▶ _Information shown_:
::::
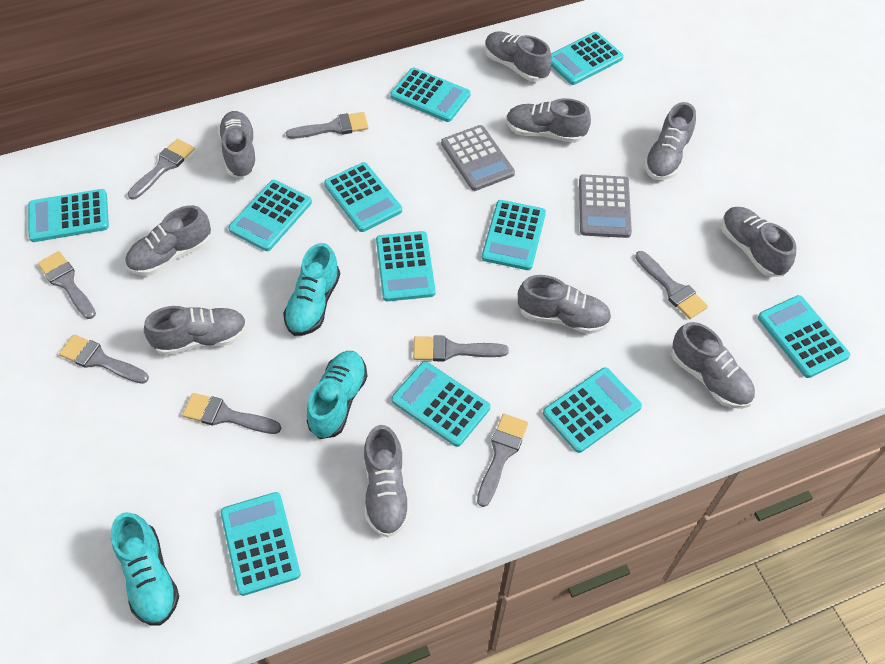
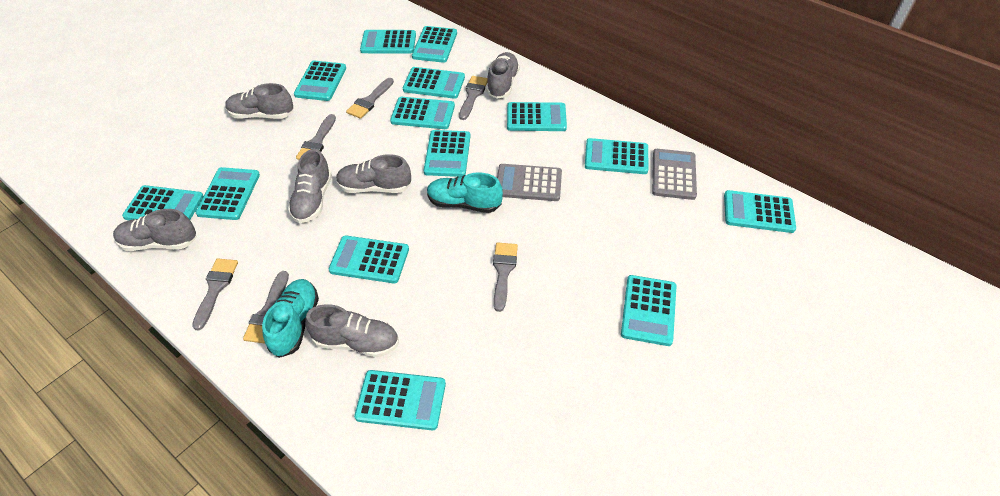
grey brush: 8 -> 6
grey shoe: 10 -> 6
turquoise calculator: 11 -> 14
turquoise shoe: 3 -> 2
::::
▶ _Problem details_:
Every line above should be copied exactly, apart from any pictures.

▶ _Response_:
grey brush: 8 -> 6
grey shoe: 10 -> 6
turquoise calculator: 11 -> 14
turquoise shoe: 3 -> 2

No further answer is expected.